Task item = Pull every line that holds the word "turquoise" from the entries.

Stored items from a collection
·····
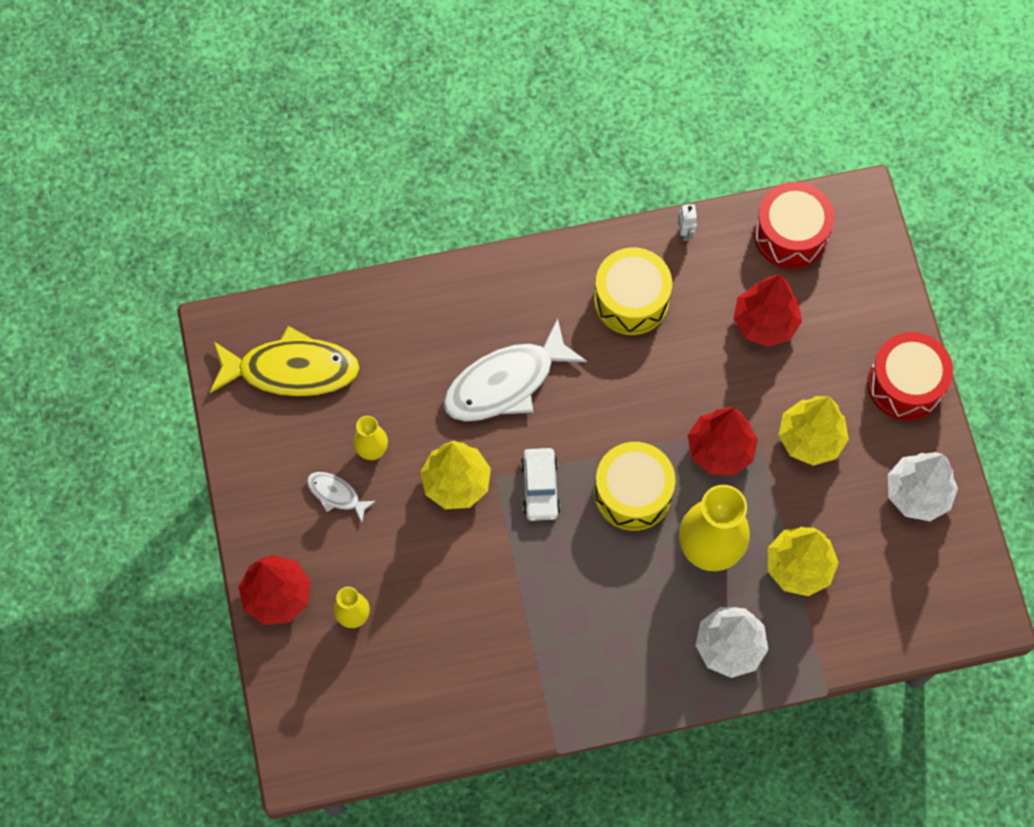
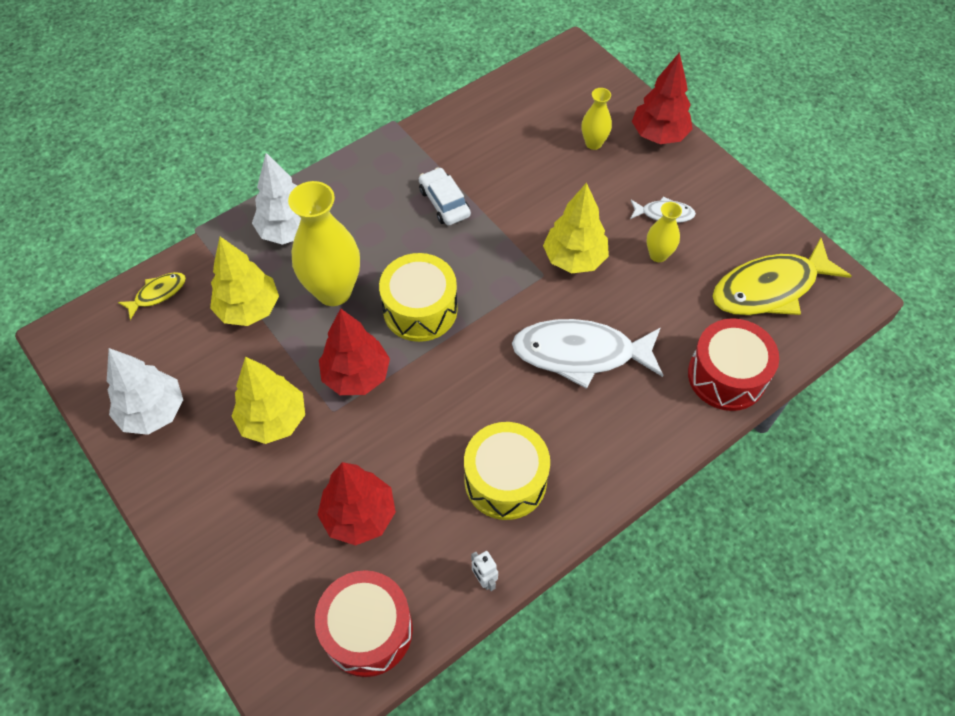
camera: 155 degrees right, 10 degrees down
(506, 383) = (581, 354): white fish -> white fish turned 120 degrees counterclockwise
(540, 487) = (502, 282): white car -> white car (444, 202)
(885, 625) = (157, 294): none -> yellow fish
(905, 384) = (191, 513): red drum -> red drum (726, 376)

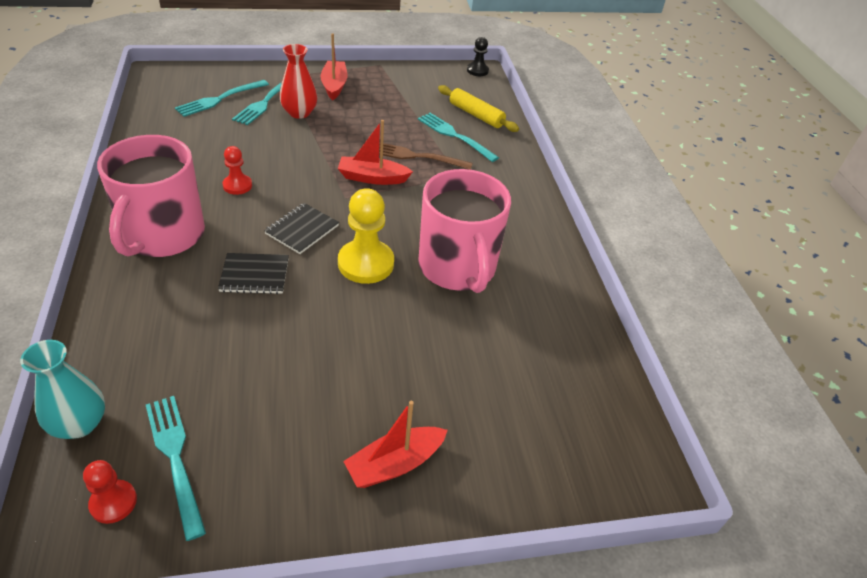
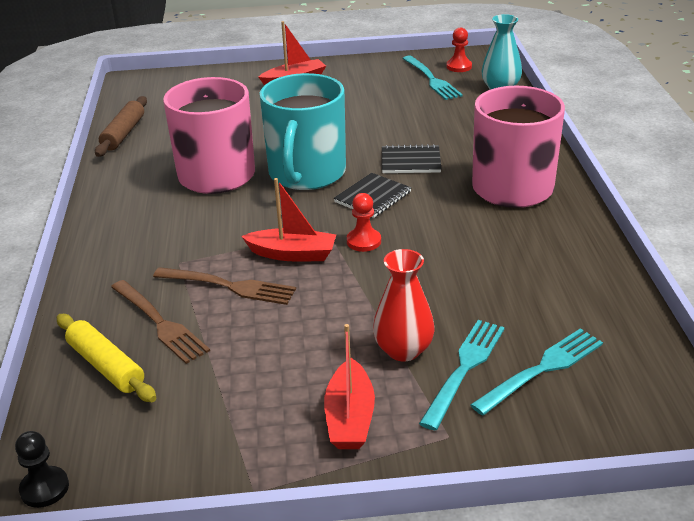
camera: 170 degrees left, 10 degrees down
(237, 185) = (457, 236): red pawn -> red pawn (364, 241)
(366, 263) = (306, 173): yellow pawn -> turquoise mug
(455, 136) = (159, 323): turquoise fork -> brown fork
(588, 340) = (124, 133): none -> brown rolling pin

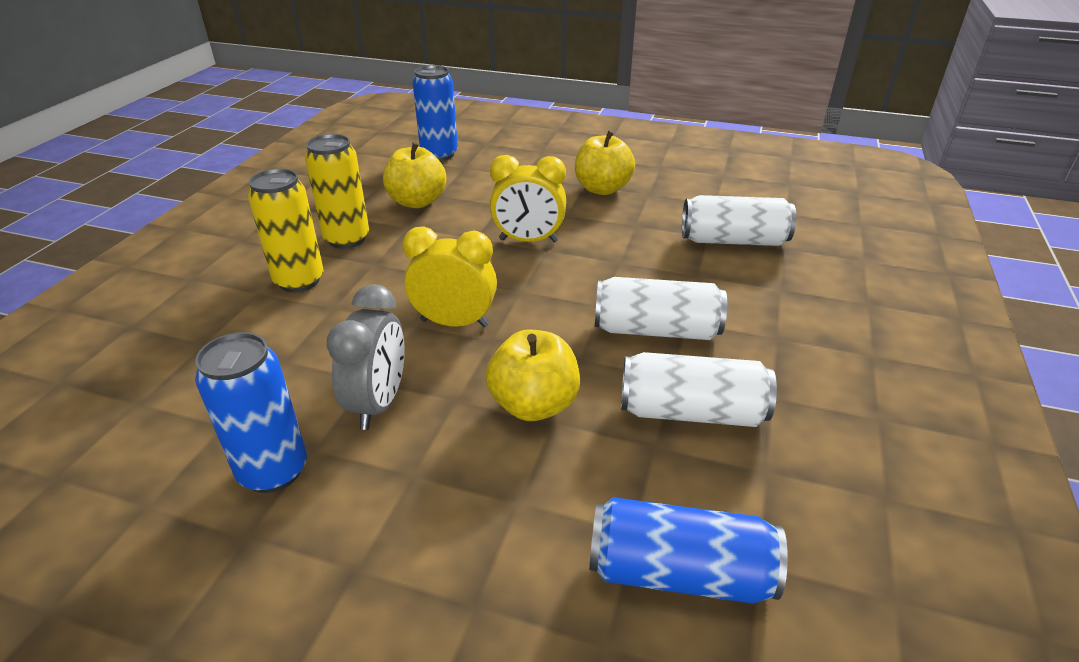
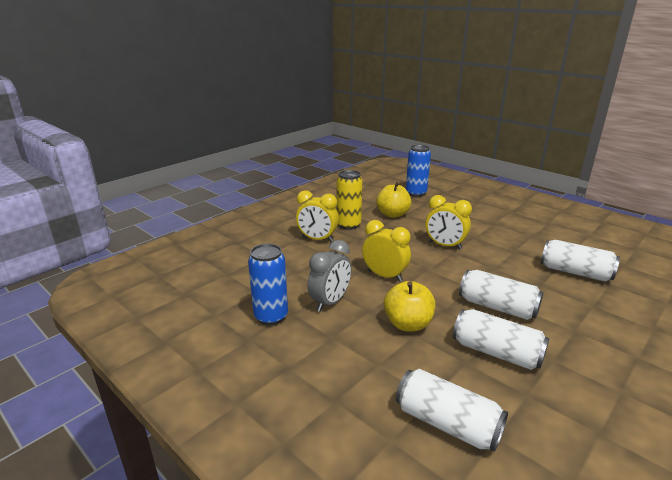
camera: 25 degrees right, 10 degrees down
(299, 281) = (317, 239): yellow can -> yellow clock
(602, 189) = (503, 228): yellow apple -> none
(679, 572) = (447, 423): blue can -> white can

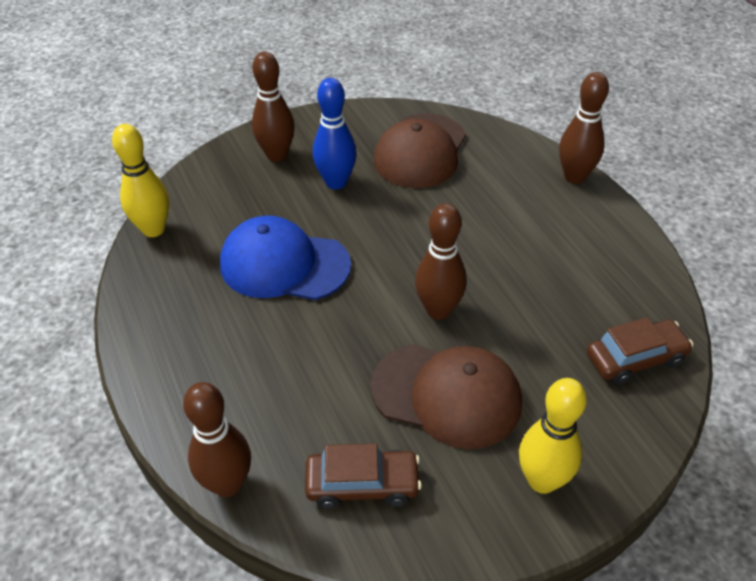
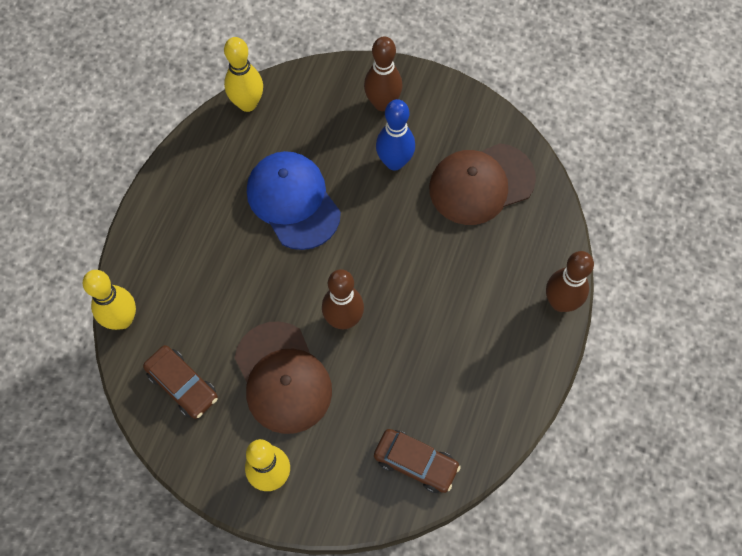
camera: 45 degrees right, 20 degrees up
(227, 484) = (122, 319): brown bowling pin -> yellow bowling pin

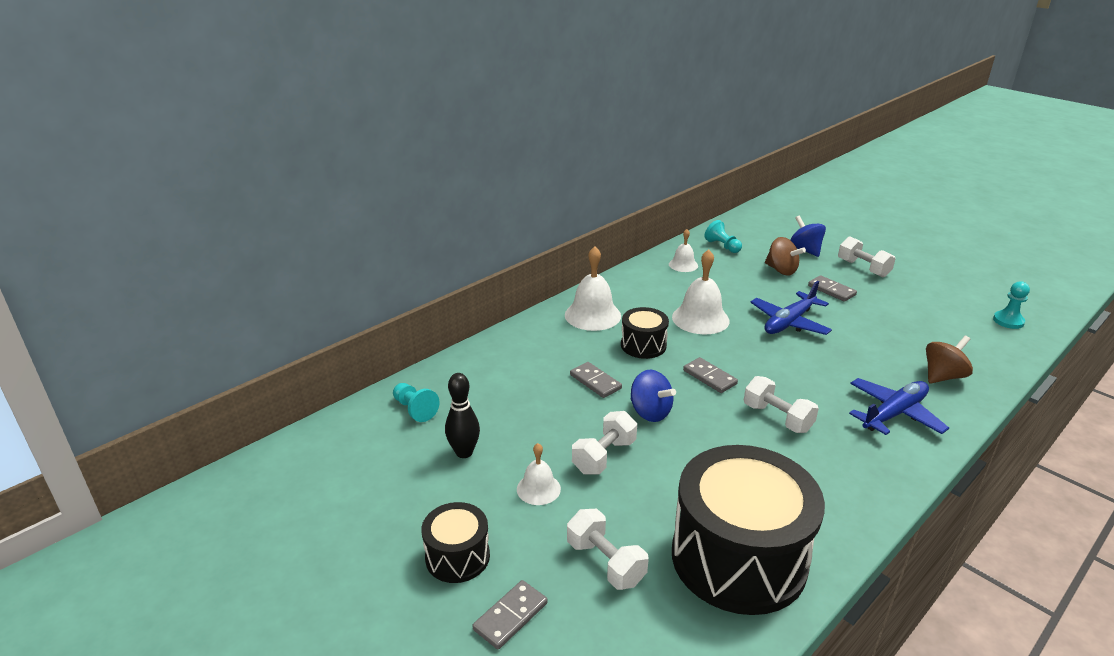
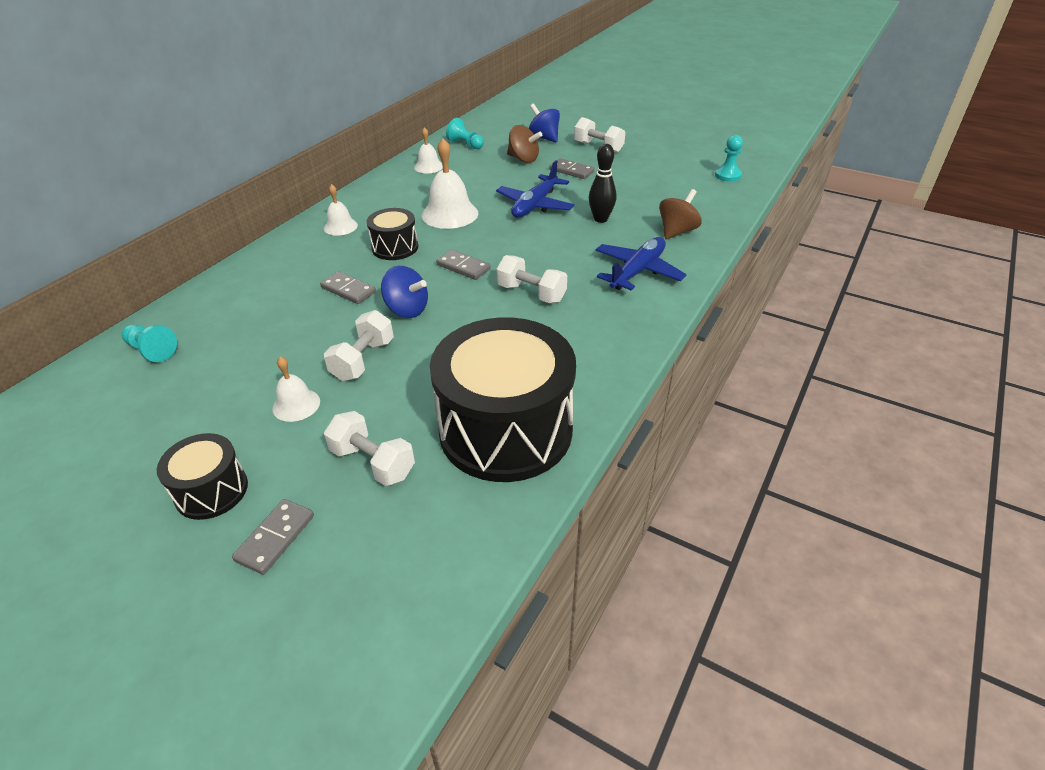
camera: 15 degrees left, 10 degrees up
(464, 452) = (211, 384): black bowling pin -> black bowling pin (600, 219)
(592, 315) = (340, 226): white bell -> white bell, size x0.58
·····
Solution to this exercise =
(366, 263) = (306, 173): yellow pawn -> turquoise mug
(455, 136) = (159, 323): turquoise fork -> brown fork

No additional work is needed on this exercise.